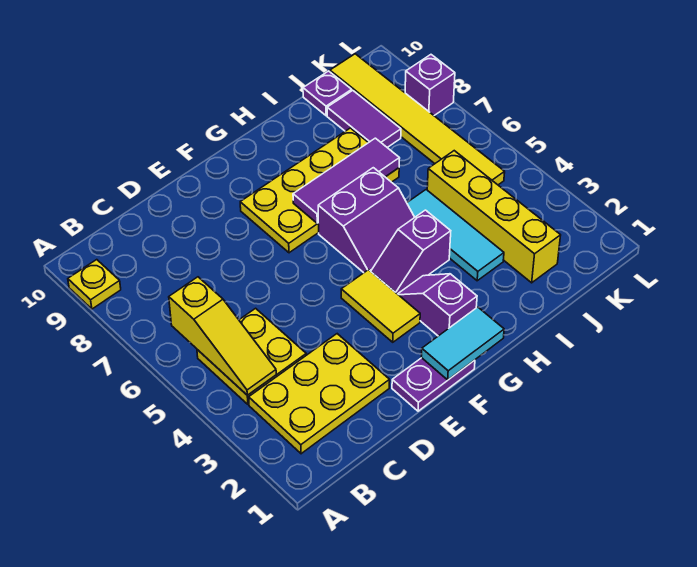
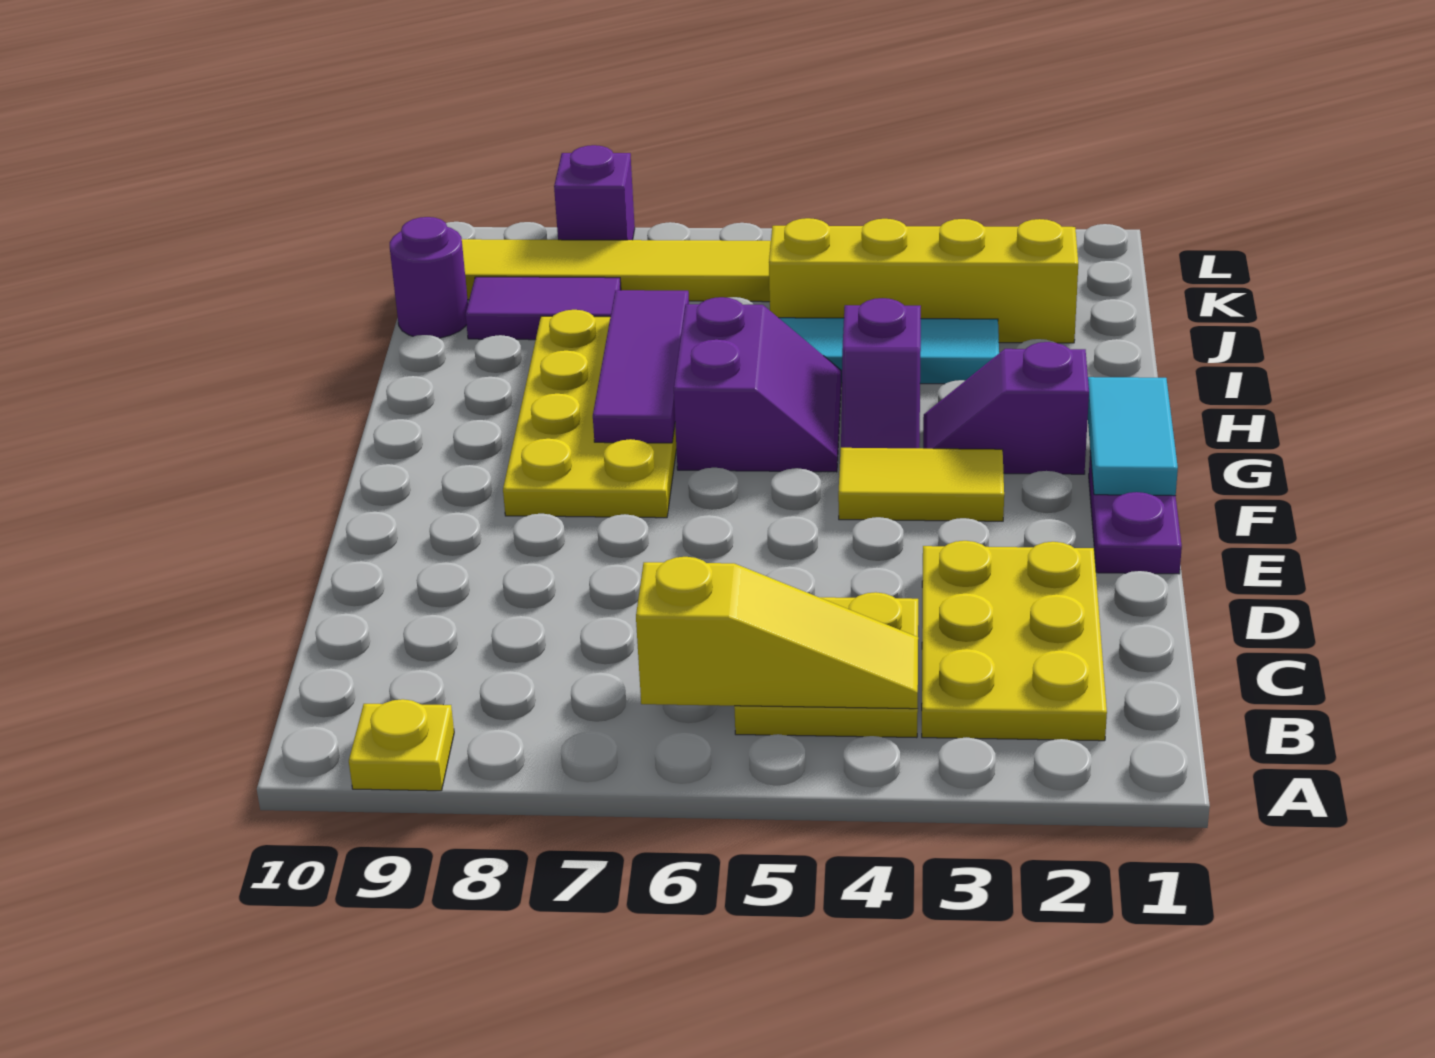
purple 1x1 plate [303,71,352,116] -> purple 1x1 round brick [390,217,468,338]

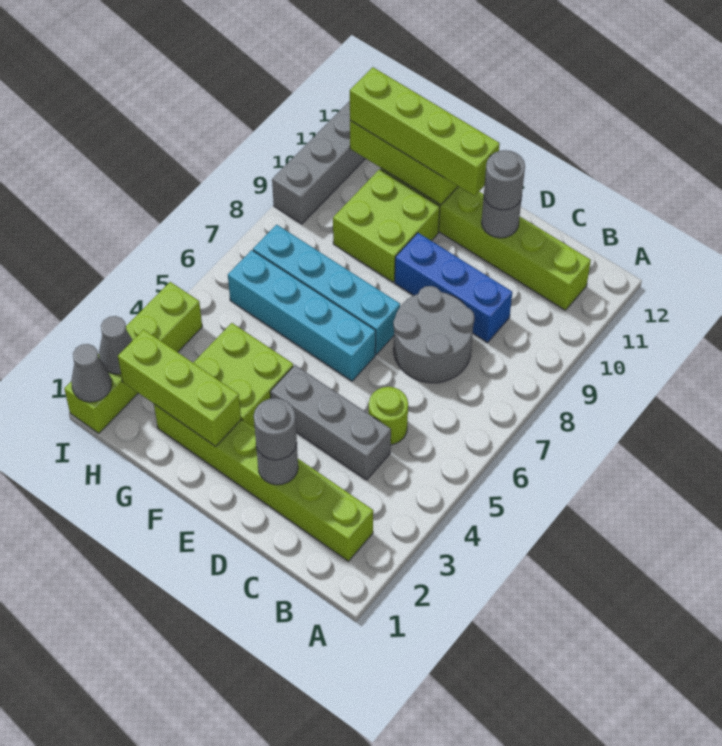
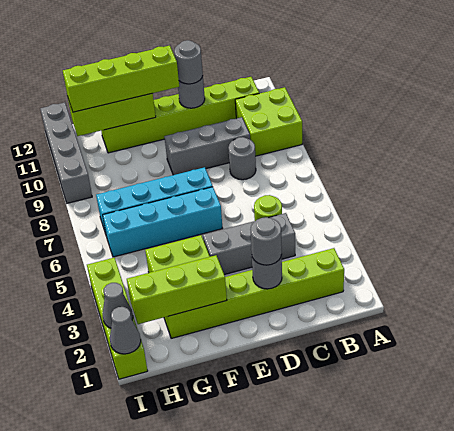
grey 2x2 round brick [393,286,474,383] -> grey 1x1 round brick [228,137,256,180]
blue 1x3 brick [395,233,512,342] -> grey 1x3 brick [164,117,250,175]
lime 2x2 brick [333,169,440,282] -> lime 2x2 brick moved to [235,87,302,156]

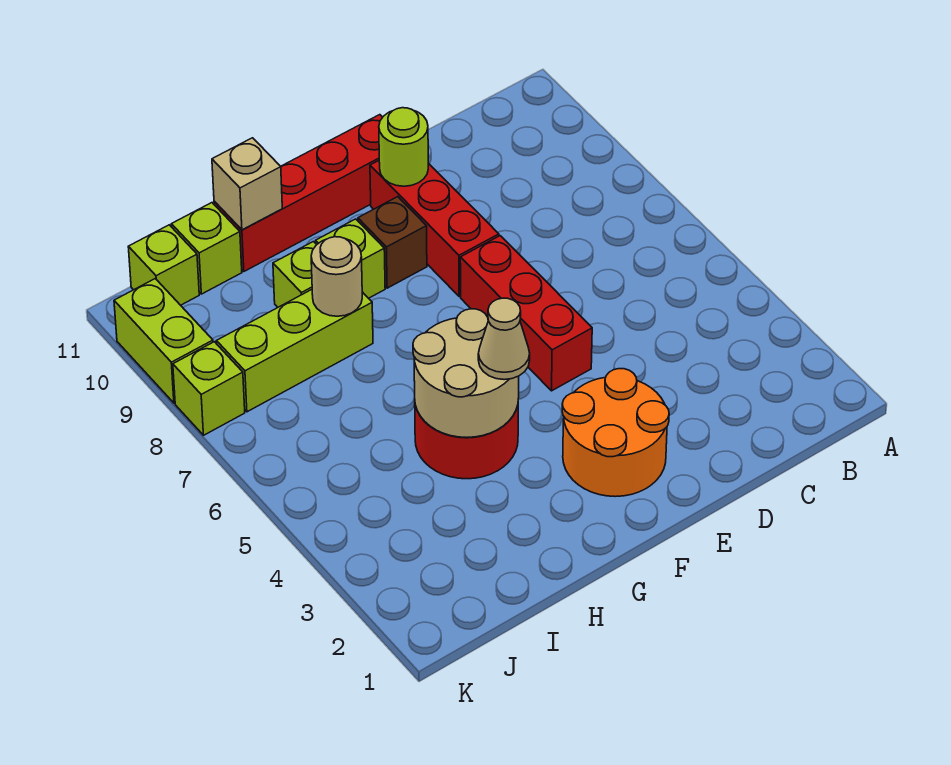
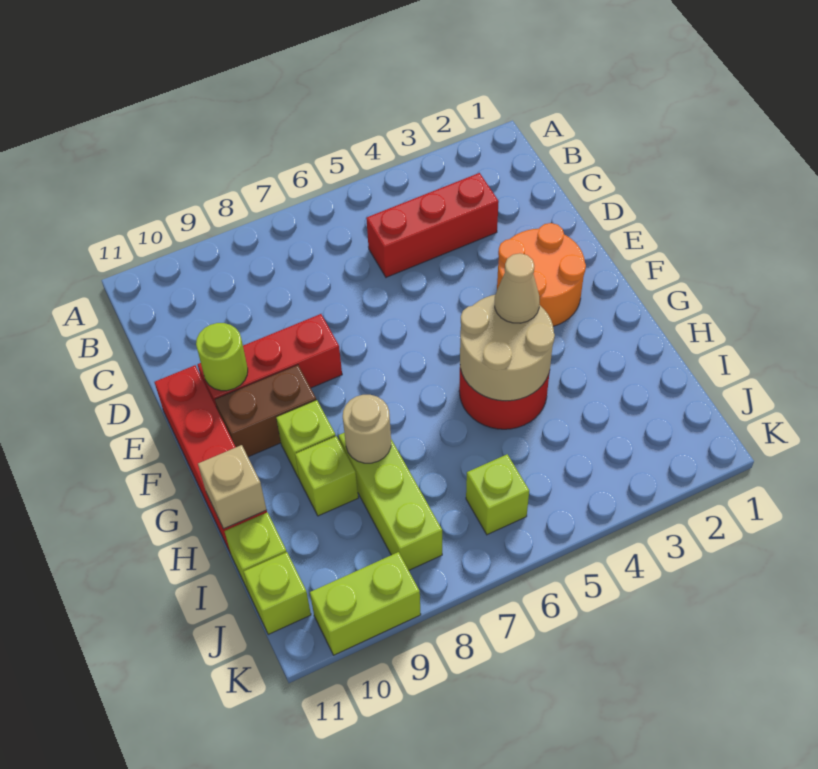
red 1x3 brick [460,236,592,391] -> red 1x3 brick moved to [366,173,499,277]
brown 1x1 brick [358,197,427,288] -> brown 1x2 brick [215,365,316,457]
lime 1x1 brick [173,342,245,435] -> lime 1x1 brick moved to [466,454,529,535]

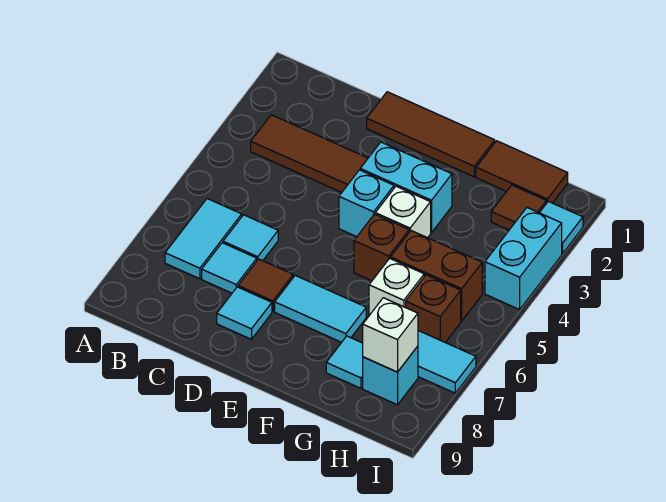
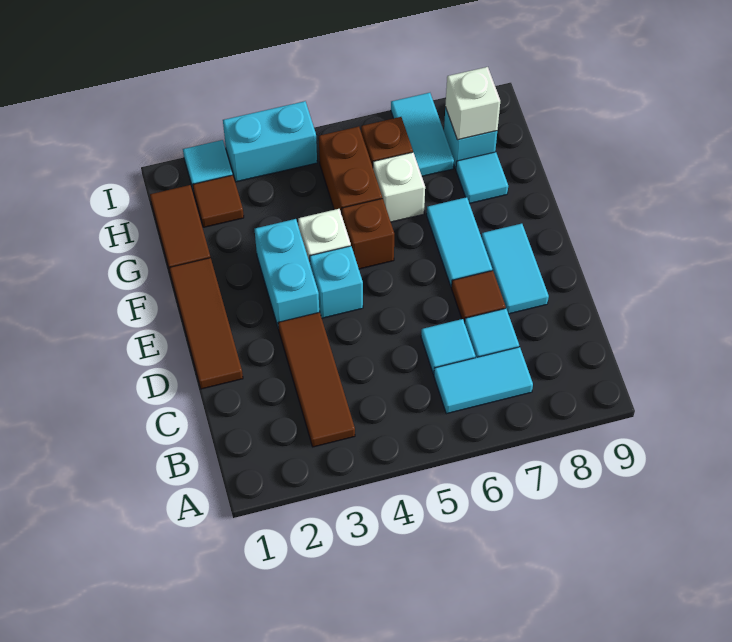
cyan 1x1 tile [217,287,272,339] -> cyan 1x2 tile [481,224,549,314]

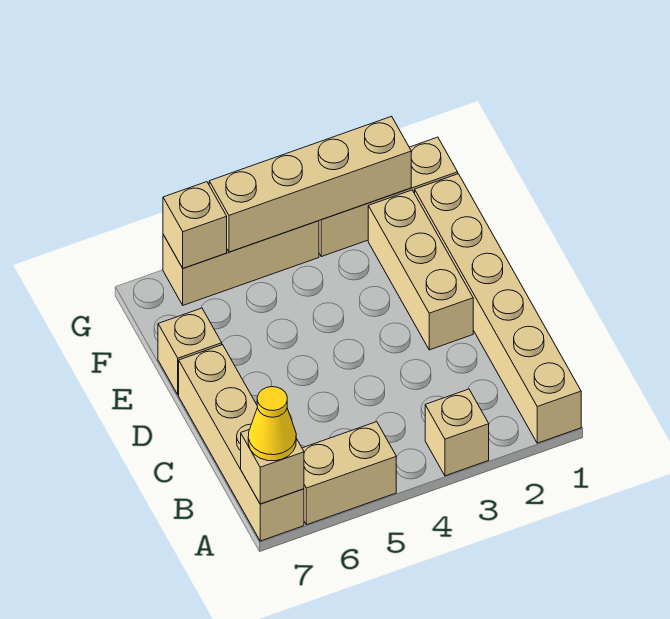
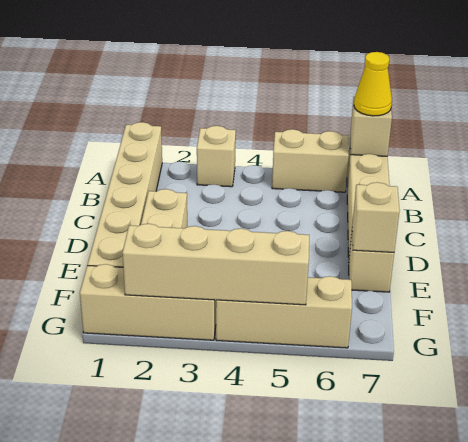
tan 1x1 brick [163,182,227,268] -> tan 1x1 brick moved to [352,182,400,252]

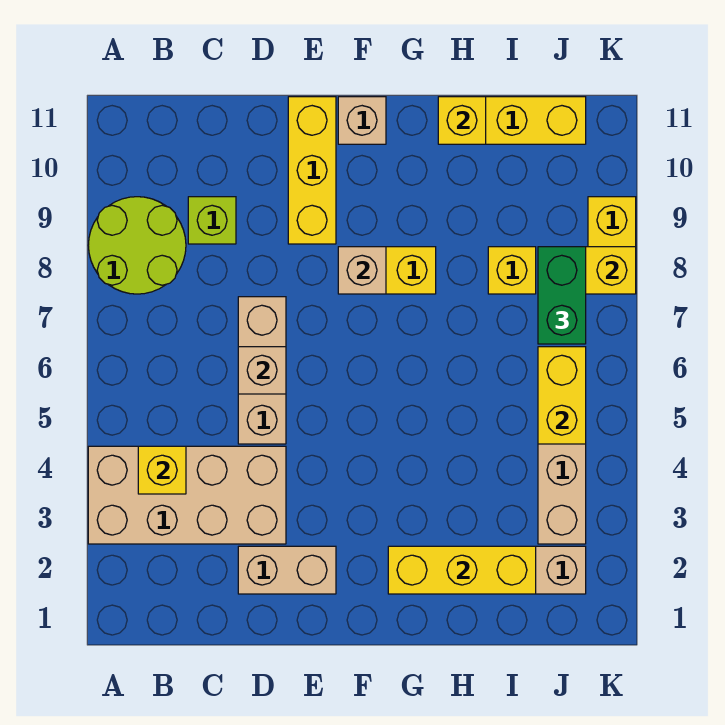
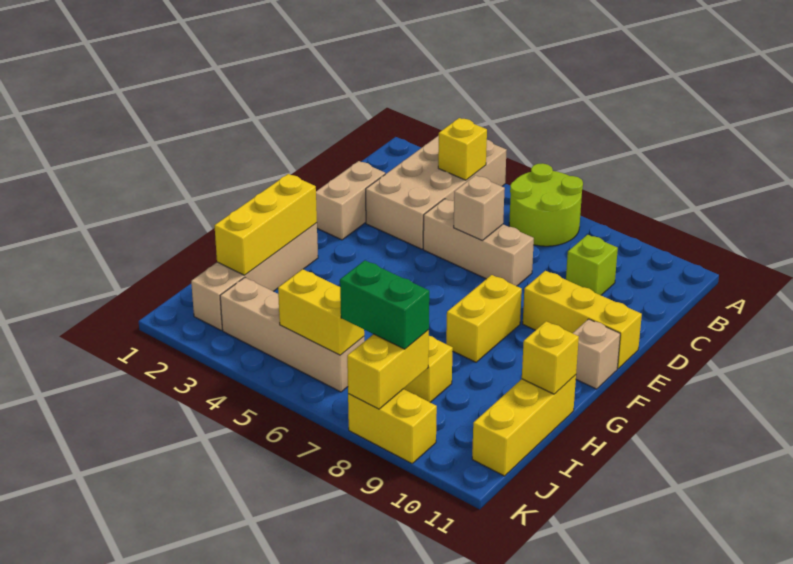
lime 2x2 round brick [88,197,186,294] -> lime 2x2 round brick moved to [509,163,583,246]
tan 1x1 brick [338,247,386,294] -> none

--- Your objective ---
Scan the entries above, and wherever a line holds the string "lime", copy it.

--- Reply to the exercise ---
lime 2x2 brick [333,169,440,282] -> lime 2x2 brick moved to [235,87,302,156]
lime 1x1 brick [173,342,245,435] -> lime 1x1 brick moved to [466,454,529,535]
lime 2x2 round brick [88,197,186,294] -> lime 2x2 round brick moved to [509,163,583,246]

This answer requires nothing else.